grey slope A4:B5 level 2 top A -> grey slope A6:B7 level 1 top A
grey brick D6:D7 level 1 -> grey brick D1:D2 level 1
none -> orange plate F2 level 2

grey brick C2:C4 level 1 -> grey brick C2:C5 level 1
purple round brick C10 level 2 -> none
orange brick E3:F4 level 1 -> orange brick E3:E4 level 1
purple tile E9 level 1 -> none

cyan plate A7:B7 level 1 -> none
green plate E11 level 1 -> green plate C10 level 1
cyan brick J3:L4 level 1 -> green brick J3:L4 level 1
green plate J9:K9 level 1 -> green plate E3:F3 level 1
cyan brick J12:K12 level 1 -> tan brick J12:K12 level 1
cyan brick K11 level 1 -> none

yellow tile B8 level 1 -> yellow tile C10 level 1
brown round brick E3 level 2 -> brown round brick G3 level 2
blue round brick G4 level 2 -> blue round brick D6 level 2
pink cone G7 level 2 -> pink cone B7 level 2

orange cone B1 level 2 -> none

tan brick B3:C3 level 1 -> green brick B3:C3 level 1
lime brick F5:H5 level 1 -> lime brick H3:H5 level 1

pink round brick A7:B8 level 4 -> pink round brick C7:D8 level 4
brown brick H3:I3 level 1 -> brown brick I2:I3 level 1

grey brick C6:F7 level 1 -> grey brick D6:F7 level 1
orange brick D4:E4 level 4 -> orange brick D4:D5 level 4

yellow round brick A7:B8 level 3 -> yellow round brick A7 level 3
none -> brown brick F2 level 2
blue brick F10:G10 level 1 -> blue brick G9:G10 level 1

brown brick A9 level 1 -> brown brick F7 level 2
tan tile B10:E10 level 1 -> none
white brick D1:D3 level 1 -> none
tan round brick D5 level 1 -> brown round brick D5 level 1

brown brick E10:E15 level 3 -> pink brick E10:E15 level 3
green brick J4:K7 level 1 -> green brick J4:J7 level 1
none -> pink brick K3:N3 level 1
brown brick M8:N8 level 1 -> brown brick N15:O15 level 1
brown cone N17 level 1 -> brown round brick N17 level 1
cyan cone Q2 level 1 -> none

* * * *

= TASK OBJECTIVE =
In the entries above, find every line holding the word "cyan" and copy it out.

= RESULT OF THE EXERCISE =
cyan plate A7:B7 level 1 -> none
cyan brick J3:L4 level 1 -> green brick J3:L4 level 1
cyan brick J12:K12 level 1 -> tan brick J12:K12 level 1
cyan brick K11 level 1 -> none
cyan cone Q2 level 1 -> none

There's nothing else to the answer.